### Supplied data ###

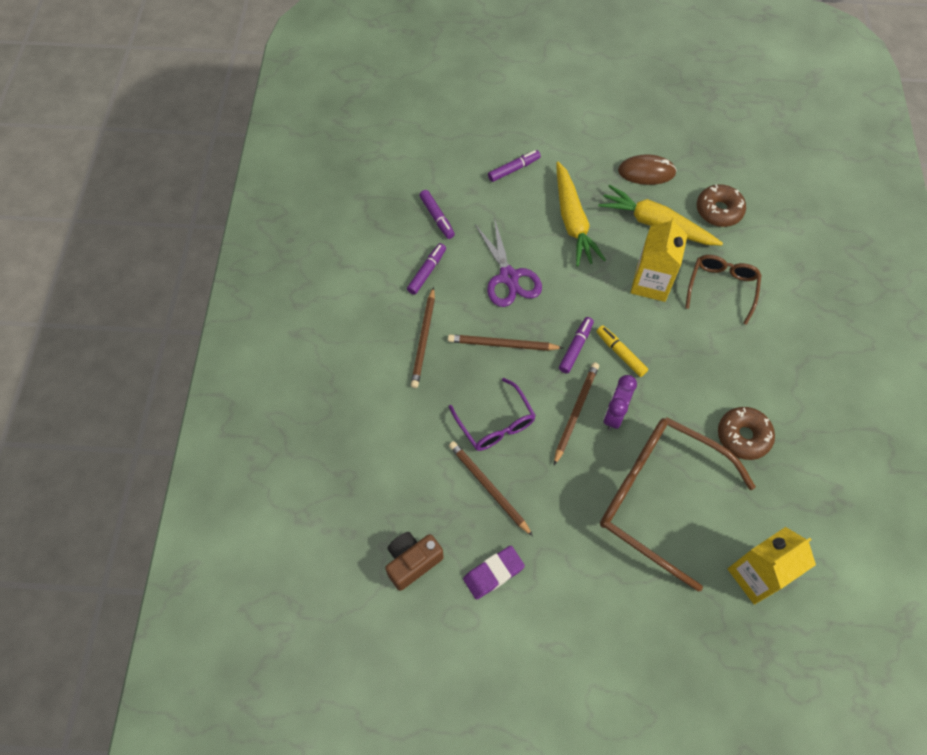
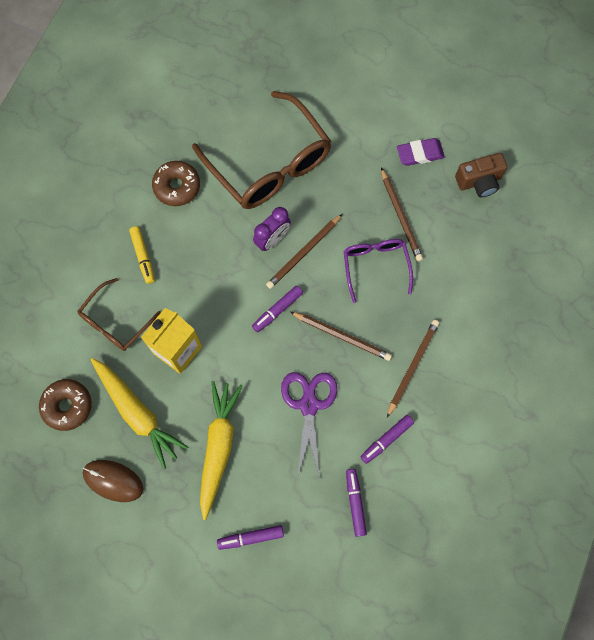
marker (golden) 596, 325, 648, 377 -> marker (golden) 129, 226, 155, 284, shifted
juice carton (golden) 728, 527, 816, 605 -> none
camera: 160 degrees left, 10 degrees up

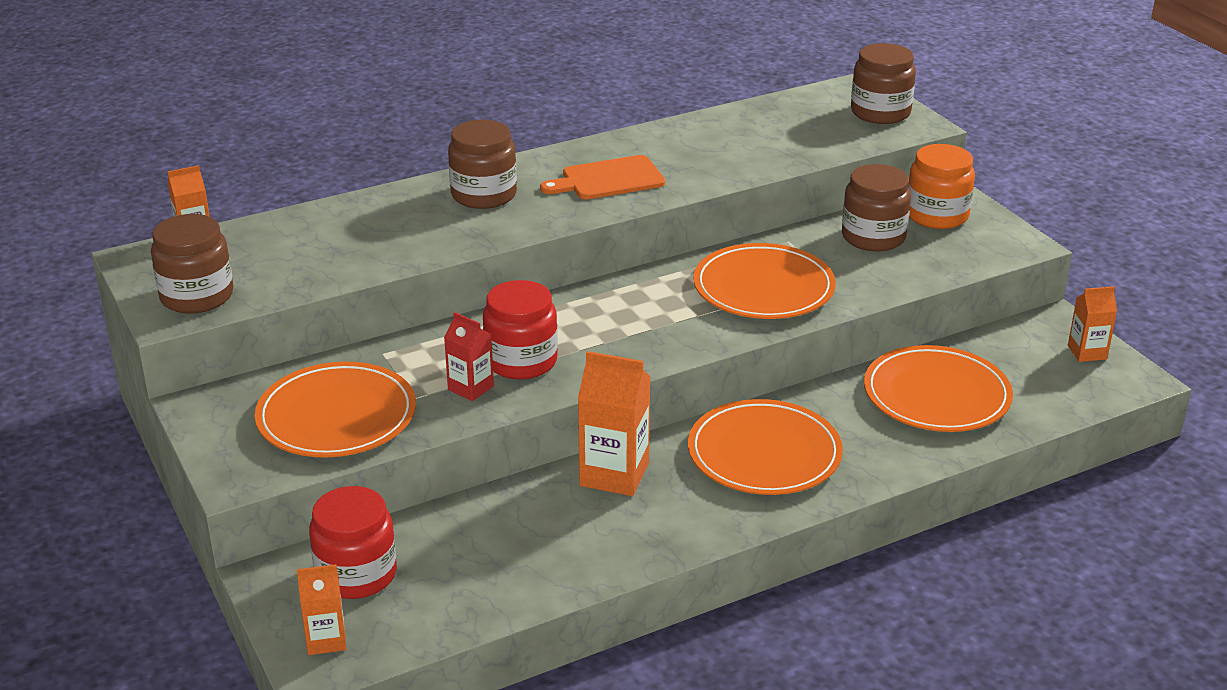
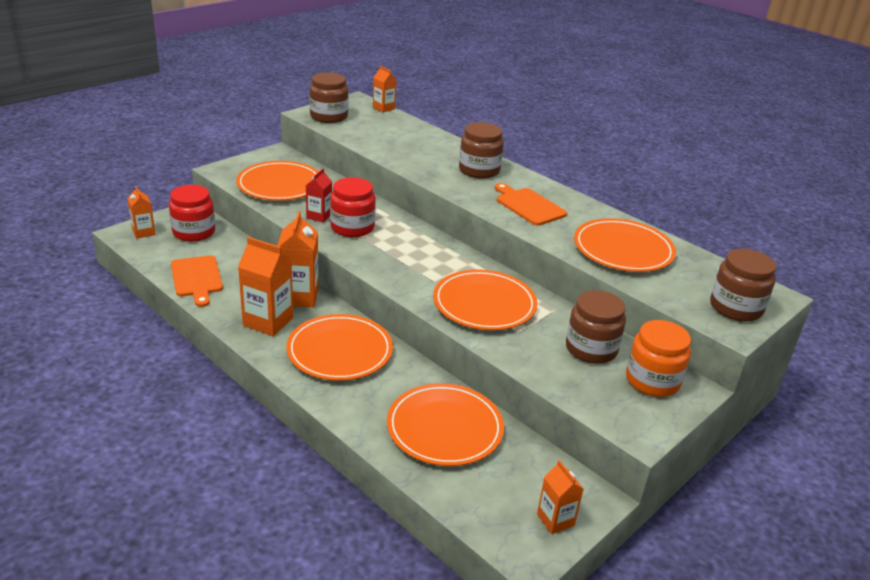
none -> bread board (orange) 171, 255, 223, 307
none -> juice carton (orange) 238, 237, 293, 336
none -> dinner plate (orange) 574, 218, 676, 272
camera: 70 degrees right, 0 degrees up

###

Search the records above for the word "golden", then say how many lines contain it. Give the number alone.

2